━━━━━ SUPPLIED MATERIAL ━━━━━

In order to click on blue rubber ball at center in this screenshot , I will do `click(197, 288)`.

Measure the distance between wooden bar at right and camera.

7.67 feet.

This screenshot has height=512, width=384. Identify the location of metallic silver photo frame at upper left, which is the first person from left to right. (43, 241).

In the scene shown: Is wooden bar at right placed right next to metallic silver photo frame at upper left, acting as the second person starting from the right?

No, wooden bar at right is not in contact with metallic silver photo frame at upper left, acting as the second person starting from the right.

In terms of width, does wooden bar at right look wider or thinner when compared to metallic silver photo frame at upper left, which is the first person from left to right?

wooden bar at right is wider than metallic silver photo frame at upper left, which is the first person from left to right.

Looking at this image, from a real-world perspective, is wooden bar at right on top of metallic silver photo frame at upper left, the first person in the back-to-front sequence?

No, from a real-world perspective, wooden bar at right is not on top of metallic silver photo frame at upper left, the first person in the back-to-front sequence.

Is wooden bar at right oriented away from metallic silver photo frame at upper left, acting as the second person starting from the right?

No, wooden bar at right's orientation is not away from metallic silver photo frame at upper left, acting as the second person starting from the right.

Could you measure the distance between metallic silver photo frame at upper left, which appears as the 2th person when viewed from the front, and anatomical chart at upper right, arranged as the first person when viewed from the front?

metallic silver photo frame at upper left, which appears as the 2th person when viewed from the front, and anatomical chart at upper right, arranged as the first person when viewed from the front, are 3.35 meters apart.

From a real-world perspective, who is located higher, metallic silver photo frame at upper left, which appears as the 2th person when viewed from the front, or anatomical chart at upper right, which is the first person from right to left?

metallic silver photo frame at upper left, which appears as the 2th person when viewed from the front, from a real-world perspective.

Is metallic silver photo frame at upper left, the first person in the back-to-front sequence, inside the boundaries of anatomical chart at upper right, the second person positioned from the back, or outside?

━━━━━

● **EXERCISE GOAL**: Render every line of the records above as a JSON list of strings, one string per line, omitting the blank lines.

● **RESULT OF THIS EXERCISE**:
[
  "In order to click on blue rubber ball at center in this screenshot , I will do `click(197, 288)`.",
  "Measure the distance between wooden bar at right and camera.",
  "7.67 feet.",
  "This screenshot has height=512, width=384. Identify the location of metallic silver photo frame at upper left, which is the first person from left to right. (43, 241).",
  "In the scene shown: Is wooden bar at right placed right next to metallic silver photo frame at upper left, acting as the second person starting from the right?",
  "No, wooden bar at right is not in contact with metallic silver photo frame at upper left, acting as the second person starting from the right.",
  "In terms of width, does wooden bar at right look wider or thinner when compared to metallic silver photo frame at upper left, which is the first person from left to right?",
  "wooden bar at right is wider than metallic silver photo frame at upper left, which is the first person from left to right.",
  "Looking at this image, from a real-world perspective, is wooden bar at right on top of metallic silver photo frame at upper left, the first person in the back-to-front sequence?",
  "No, from a real-world perspective, wooden bar at right is not on top of metallic silver photo frame at upper left, the first person in the back-to-front sequence.",
  "Is wooden bar at right oriented away from metallic silver photo frame at upper left, acting as the second person starting from the right?",
  "No, wooden bar at right's orientation is not away from metallic silver photo frame at upper left, acting as the second person starting from the right.",
  "Could you measure the distance between metallic silver photo frame at upper left, which appears as the 2th person when viewed from the front, and anatomical chart at upper right, arranged as the first person when viewed from the front?",
  "metallic silver photo frame at upper left, which appears as the 2th person when viewed from the front, and anatomical chart at upper right, arranged as the first person when viewed from the front, are 3.35 meters apart.",
  "From a real-world perspective, who is located higher, metallic silver photo frame at upper left, which appears as the 2th person when viewed from the front, or anatomical chart at upper right, which is the first person from right to left?",
  "metallic silver photo frame at upper left, which appears as the 2th person when viewed from the front, from a real-world perspective.",
  "Is metallic silver photo frame at upper left, the first person in the back-to-front sequence, inside the boundaries of anatomical chart at upper right, the second person positioned from the back, or outside?"
]